RECORDED DATA below:

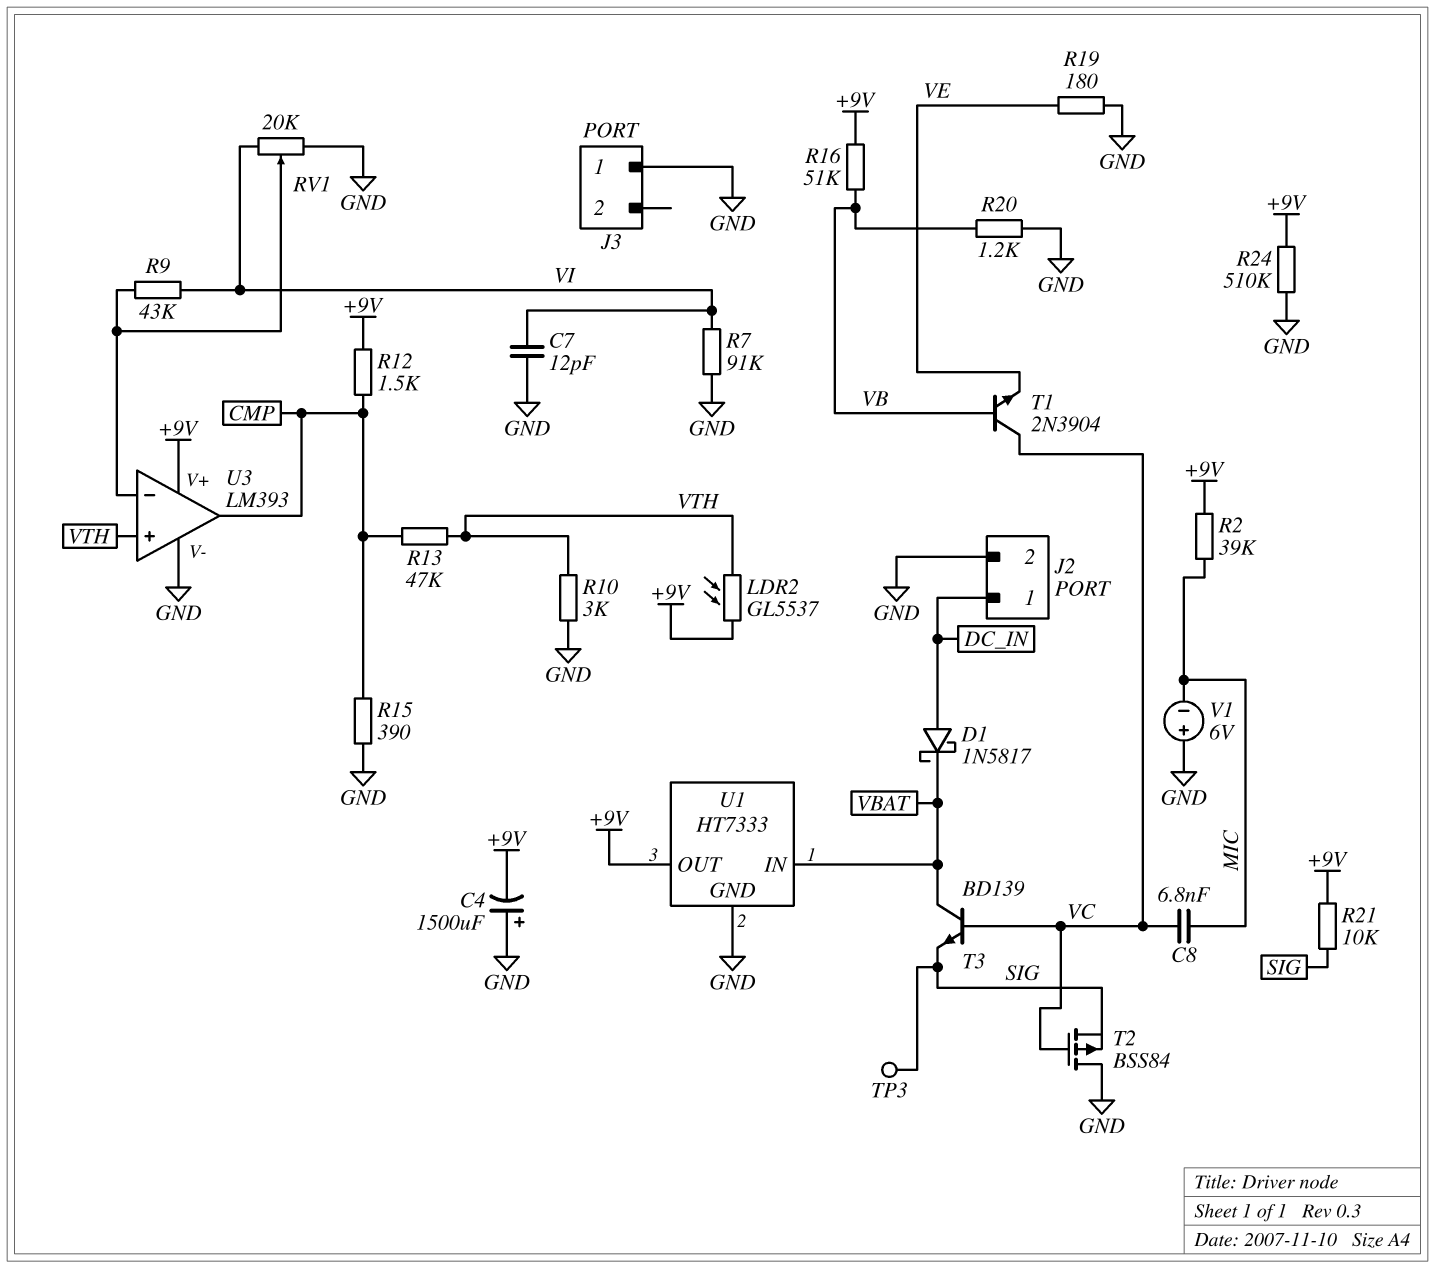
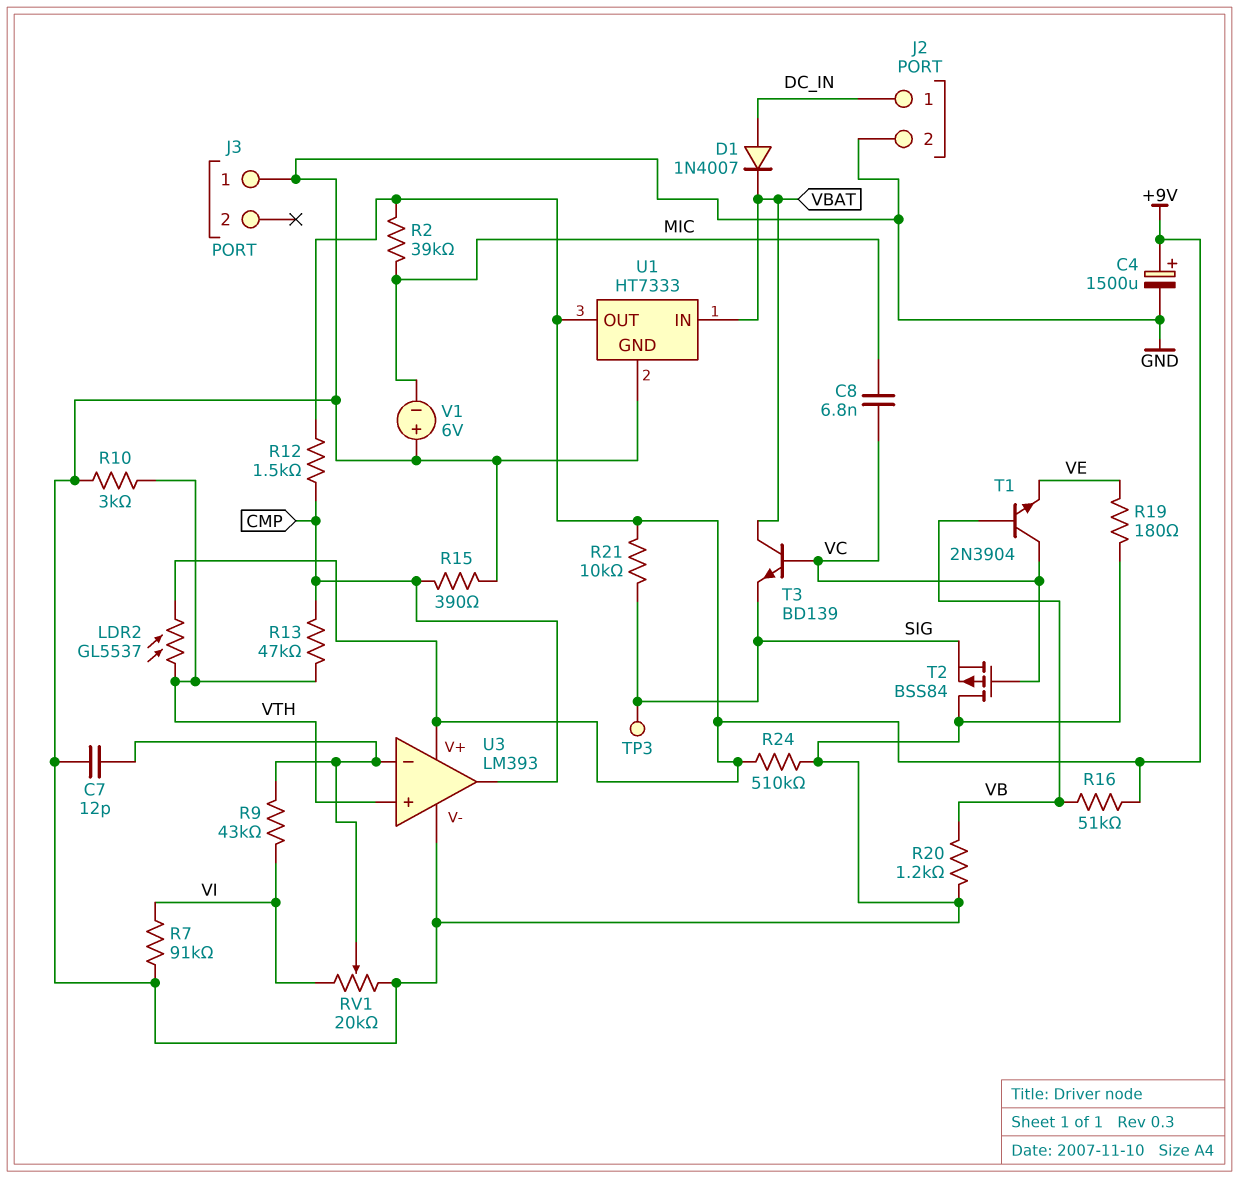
C4: 1500uF (plus GND, minus +9V) -> 1500uF (plus +9V, minus GND)
C7: 12pF (GND, VI) -> 12pF (GND, U3/in-)
D1: schottky 1N5817 (A DC_IN, K VBAT) -> diode 1N4007 (A DC_IN, K VBAT)

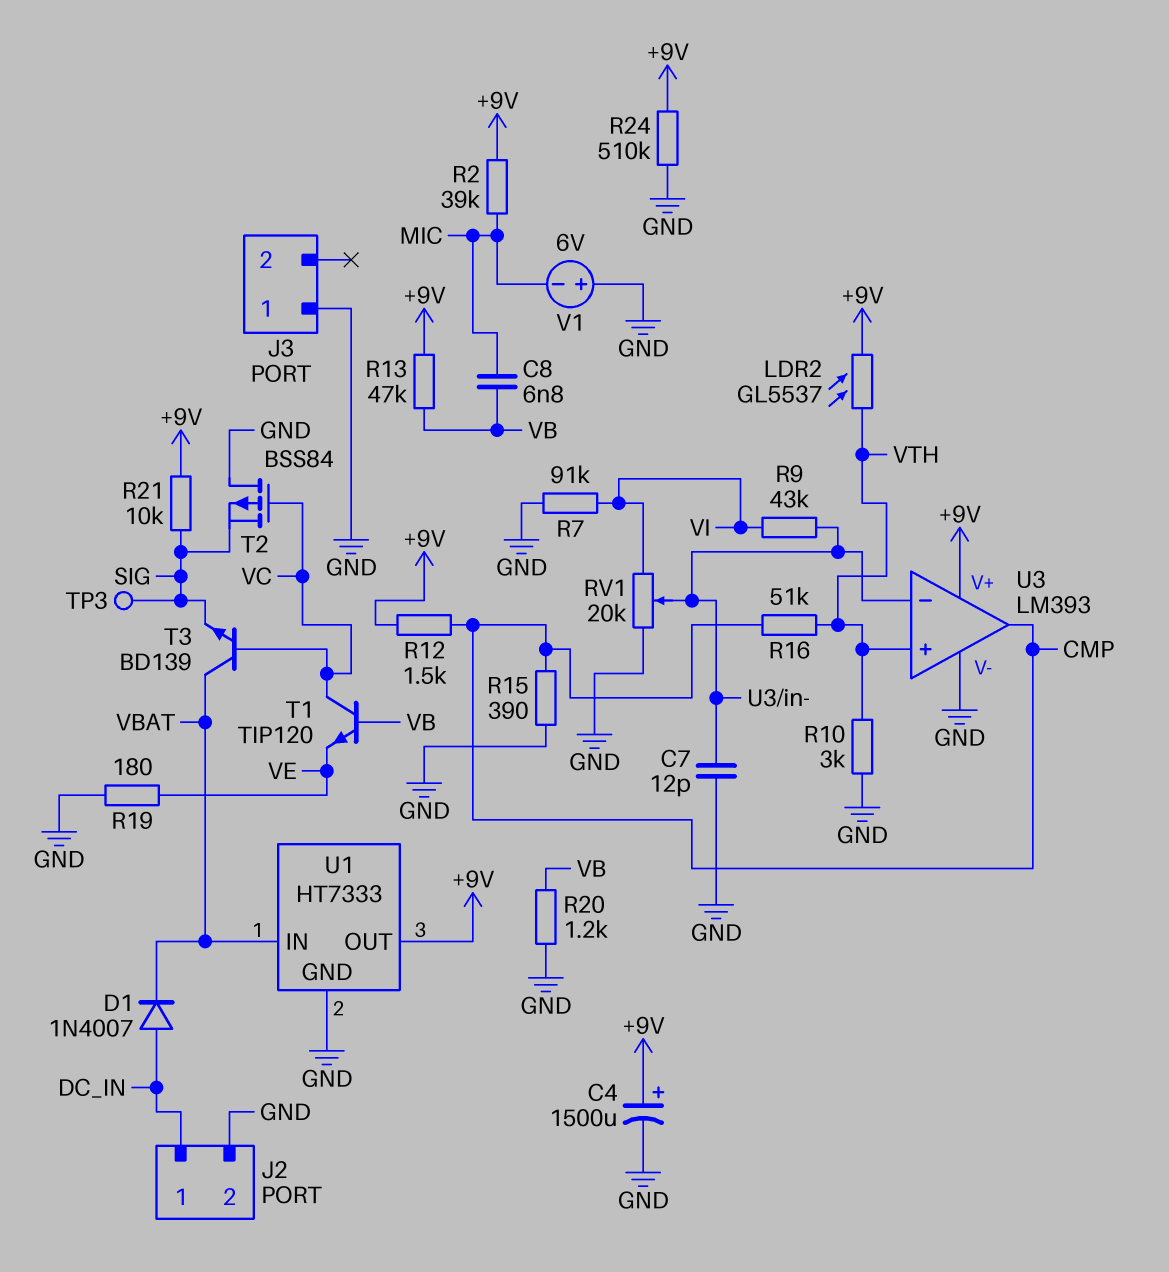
C8: 6.8nF (MIC, VC) -> 6.8nF (MIC, VB)
R13: 47k (CMP, VTH) -> 47k (+9V, VB)
R16: 51k (+9V, VB) -> 51k (CMP, VTH)
T1: NPN 2N3904 (B VB, C VC, E VE) -> NPN TIP120 (B VB, C VC, E VE)

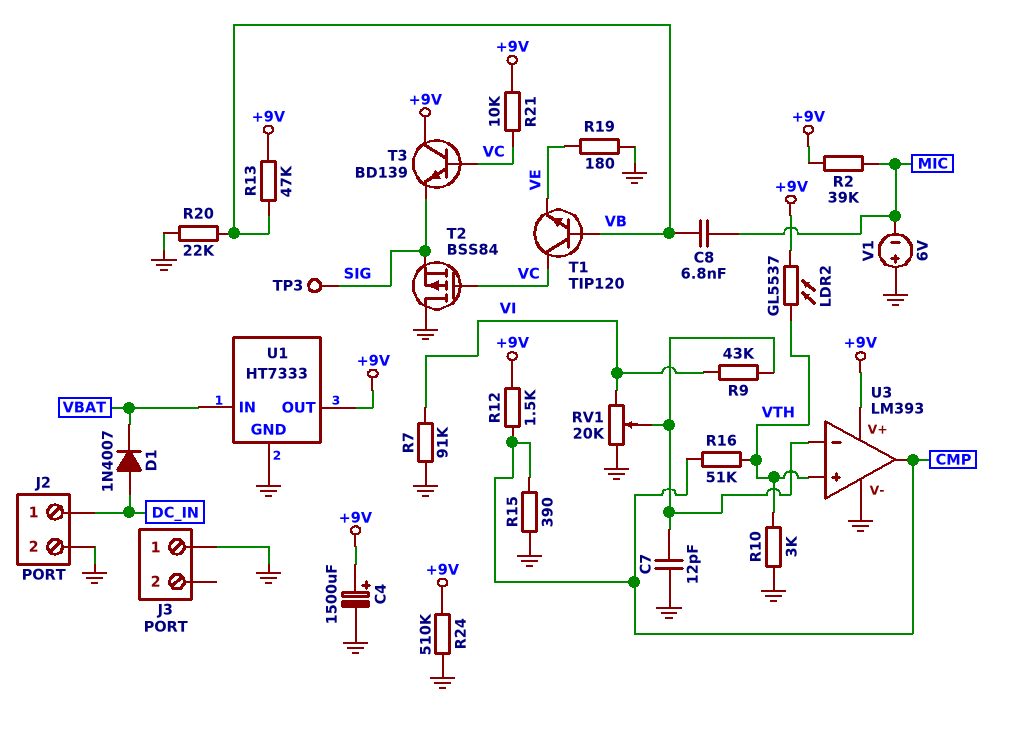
R20: 1.2k (GND, VB) -> 22k (GND, VB)
R21: 10k (+9V, SIG) -> 10k (+9V, VC)
T3: NPN BD139 (B VC, C VBAT, E SIG) -> NPN BD139 (B VC, C +9V, E SIG)

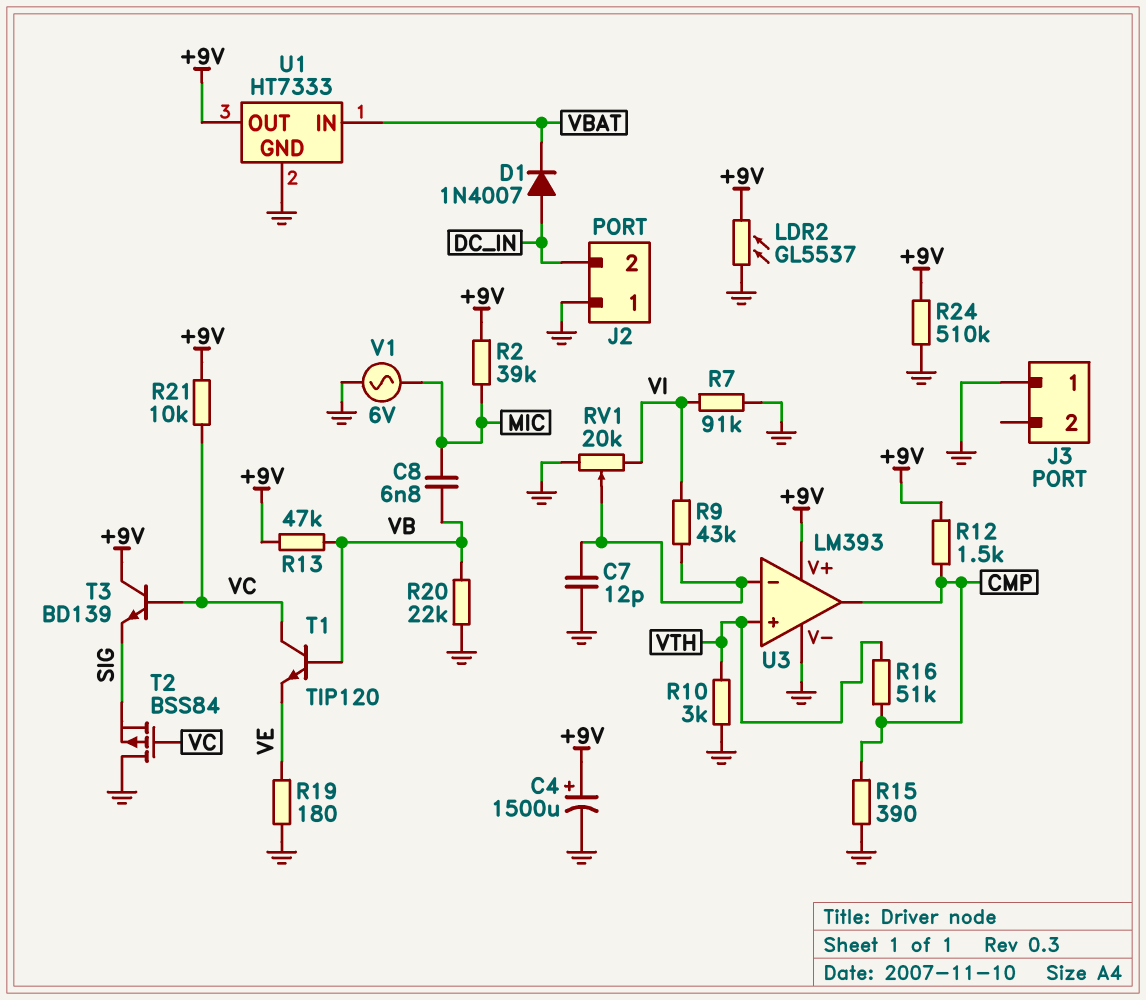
J2 pin 1: DC_IN -> GND
J2 pin 2: GND -> DC_IN
LDR2: GL5537 (+9V, VTH) -> GL5537 (+9V, GND)
TP3: test point (SIG) -> none
V1: 6V (plus GND, minus MIC) -> AC 6V (GND, MIC)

End of RECORDED DATA.

= WHAT IS REQUIRED =
All that is needed is an exact copy of the lines from the line with "R21: 10k (+9V, SIG) -> 10k (+9V, VC)" through the end of the listing, both ends included, with no pictures.

= PROBLEM SOLUTION =
R21: 10k (+9V, SIG) -> 10k (+9V, VC)
T3: NPN BD139 (B VC, C VBAT, E SIG) -> NPN BD139 (B VC, C +9V, E SIG)

J2 pin 1: DC_IN -> GND
J2 pin 2: GND -> DC_IN
LDR2: GL5537 (+9V, VTH) -> GL5537 (+9V, GND)
TP3: test point (SIG) -> none
V1: 6V (plus GND, minus MIC) -> AC 6V (GND, MIC)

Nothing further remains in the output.